== ABOUT THIS EXERCISE ==
What is needed is an exact copy of the records below, with the pictures left out.

[Opening MATERIAL SUPPLIED section]

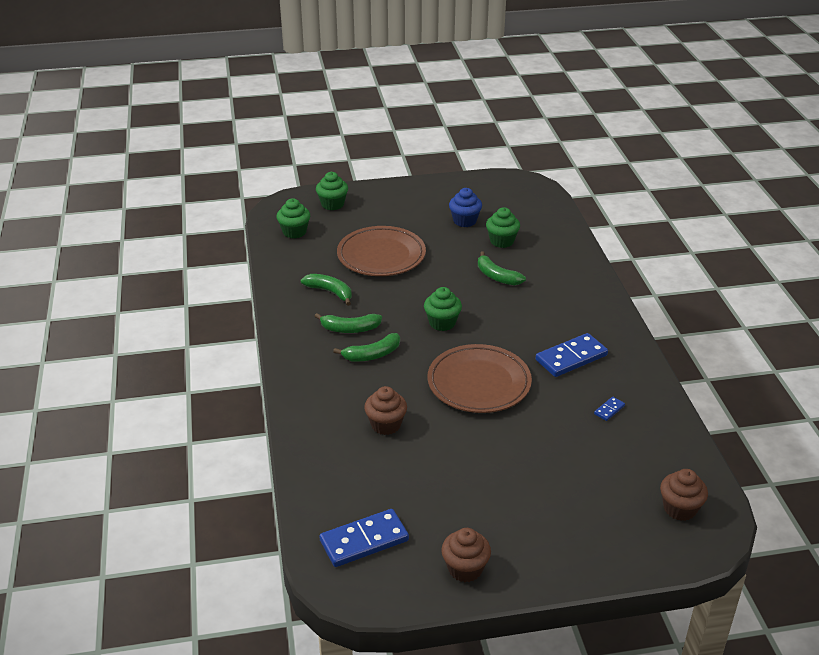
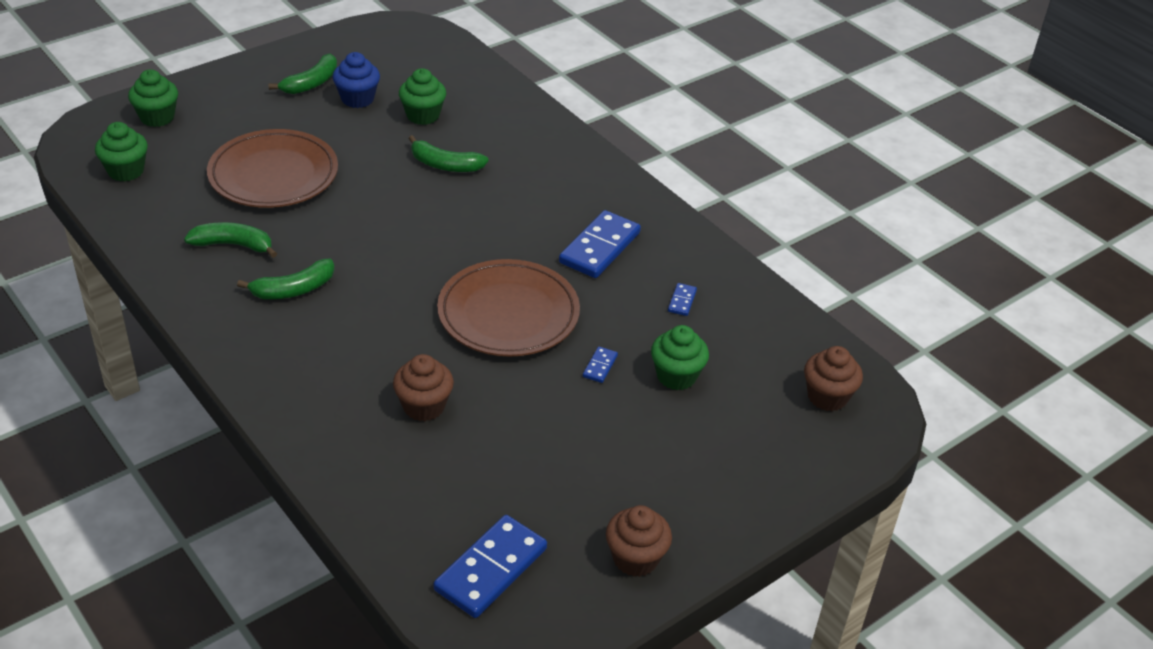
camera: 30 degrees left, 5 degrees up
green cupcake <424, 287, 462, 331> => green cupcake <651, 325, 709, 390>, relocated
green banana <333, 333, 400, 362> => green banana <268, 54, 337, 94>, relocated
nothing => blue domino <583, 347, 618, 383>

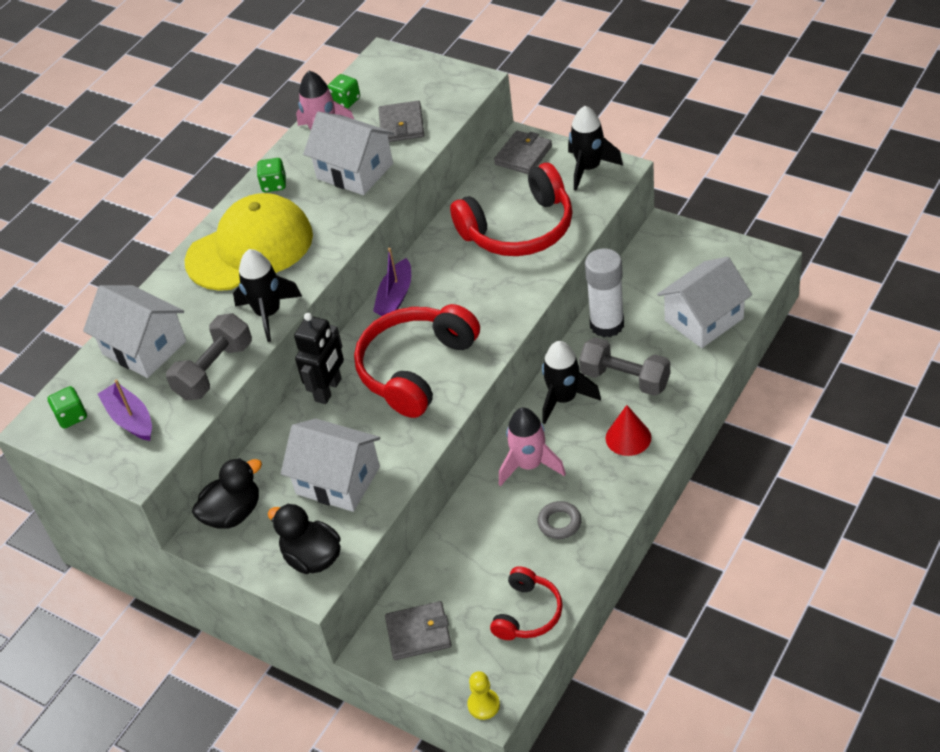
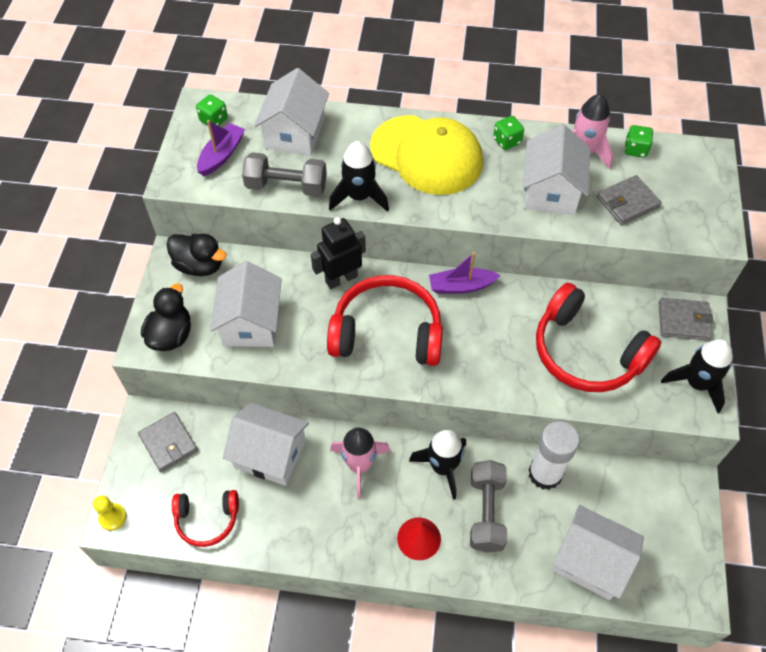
camera: 60 degrees right, 10 degrees up
black robot <294, 313, 344, 404> => black robot <311, 217, 366, 289>, 150 degrees clockwise
grey ring <537, 501, 582, 539> => nothing
nothing => white house <223, 403, 309, 486>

[Closing MATERIAL SUPPLIED section]

== TASK RESPONSE ==
camera: 30 degrees left, 5 degrees up
green cupcake <424, 287, 462, 331> => green cupcake <651, 325, 709, 390>, relocated
green banana <333, 333, 400, 362> => green banana <268, 54, 337, 94>, relocated
nothing => blue domino <583, 347, 618, 383>

camera: 60 degrees right, 10 degrees up
black robot <294, 313, 344, 404> => black robot <311, 217, 366, 289>, 150 degrees clockwise
grey ring <537, 501, 582, 539> => nothing
nothing => white house <223, 403, 309, 486>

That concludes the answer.